▶ REQUIREMENT
Convert the text lines in the entries below into a Markdown table with the columns Row and Line, numbering each line in order and leaving out blank lines. Leave the pictures out of the table.

▶ SOURCE DATA
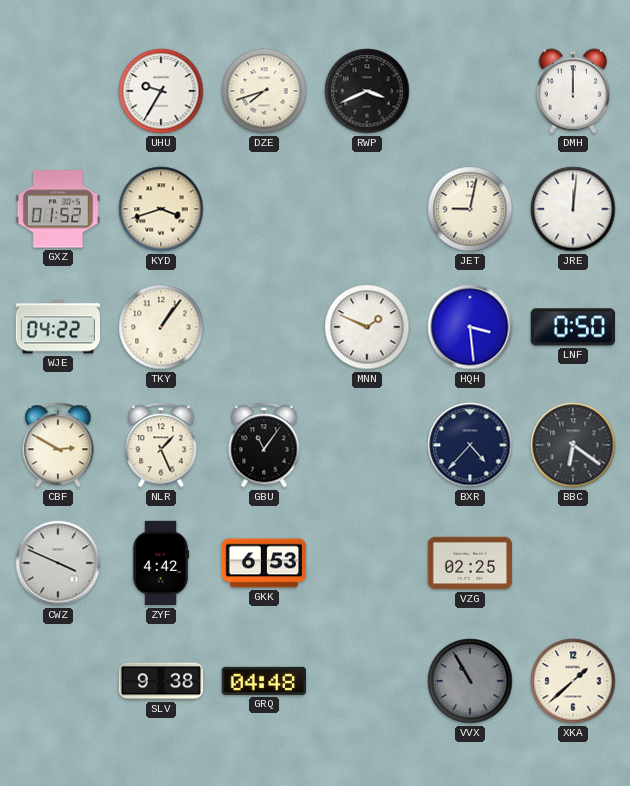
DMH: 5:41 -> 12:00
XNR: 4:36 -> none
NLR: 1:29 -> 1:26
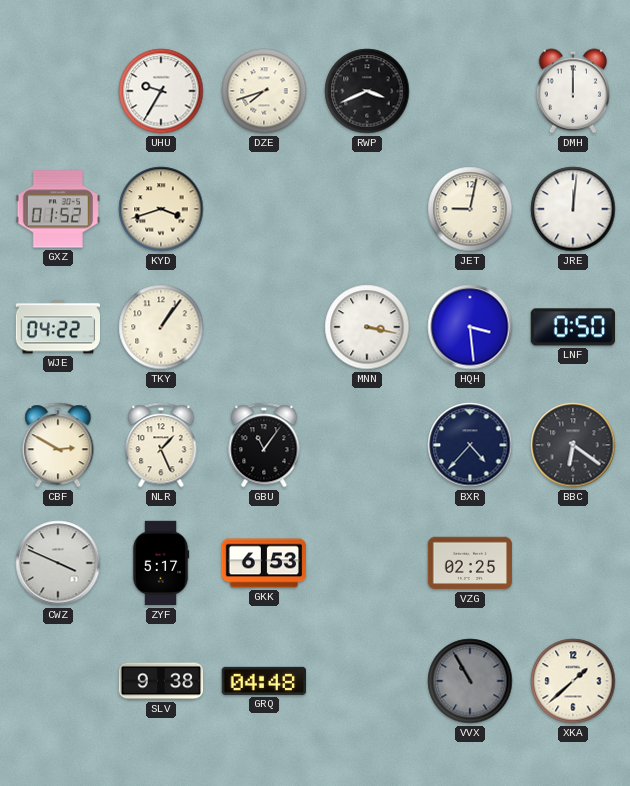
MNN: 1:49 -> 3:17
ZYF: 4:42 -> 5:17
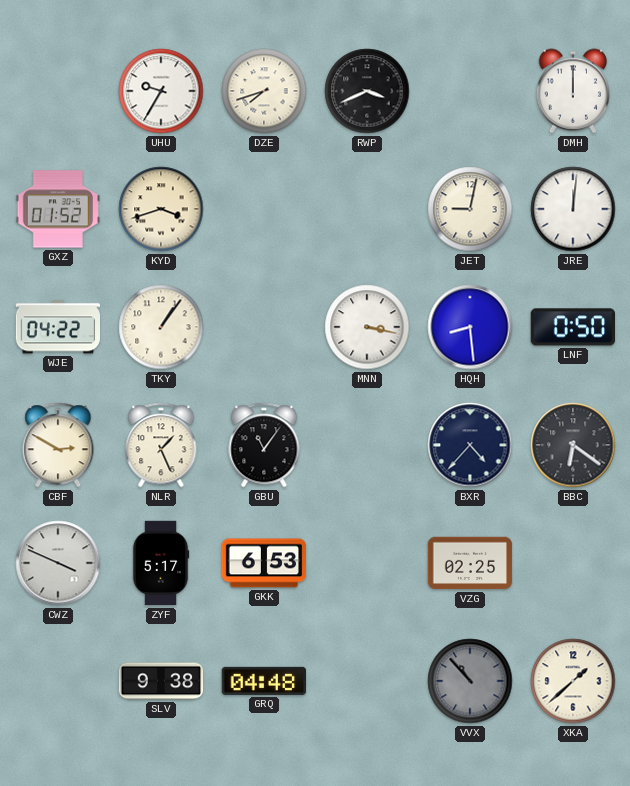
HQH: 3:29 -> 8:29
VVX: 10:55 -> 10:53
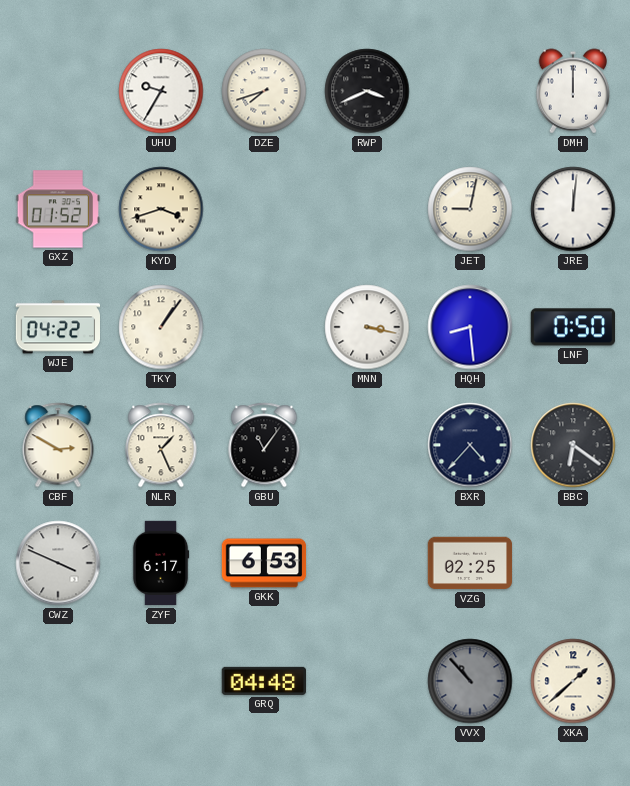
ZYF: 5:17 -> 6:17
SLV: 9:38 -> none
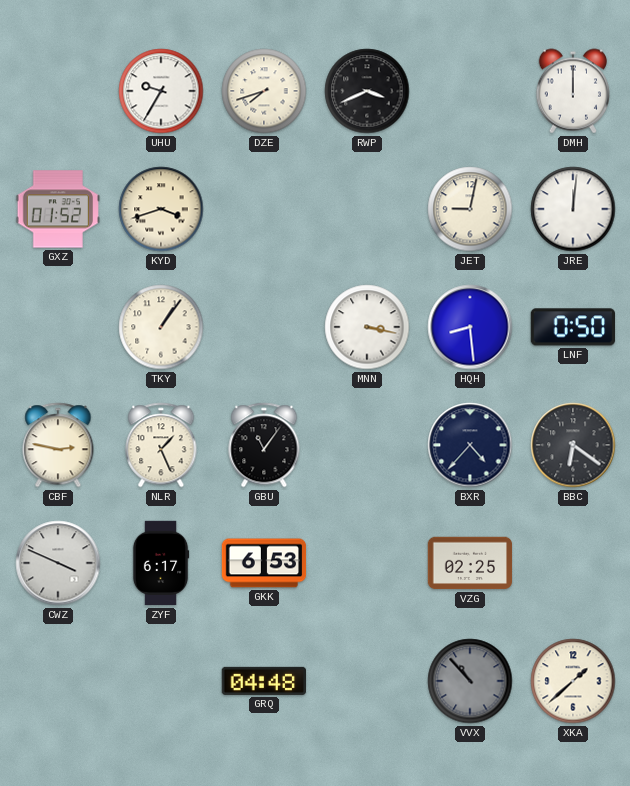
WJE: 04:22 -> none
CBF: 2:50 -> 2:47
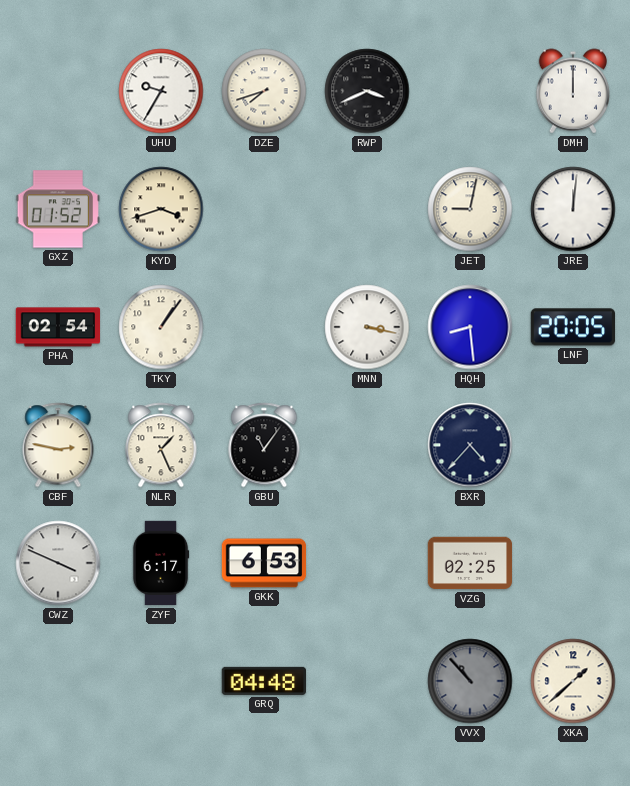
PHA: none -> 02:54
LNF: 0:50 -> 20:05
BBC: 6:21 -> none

▶ PROBLEM SOLUTION
| Row | Line |
|---|---|
| 1 | DMH: 5:41 -> 12:00 |
| 2 | XNR: 4:36 -> none |
| 3 | NLR: 1:29 -> 1:26 |
| 4 | MNN: 1:49 -> 3:17 |
| 5 | ZYF: 4:42 -> 5:17 |
| 6 | HQH: 3:29 -> 8:29 |
| 7 | VVX: 10:55 -> 10:53 |
| 8 | ZYF: 5:17 -> 6:17 |
| 9 | SLV: 9:38 -> none |
| 10 | WJE: 04:22 -> none |
| 11 | CBF: 2:50 -> 2:47 |
| 12 | PHA: none -> 02:54 |
| 13 | LNF: 0:50 -> 20:05 |
| 14 | BBC: 6:21 -> none |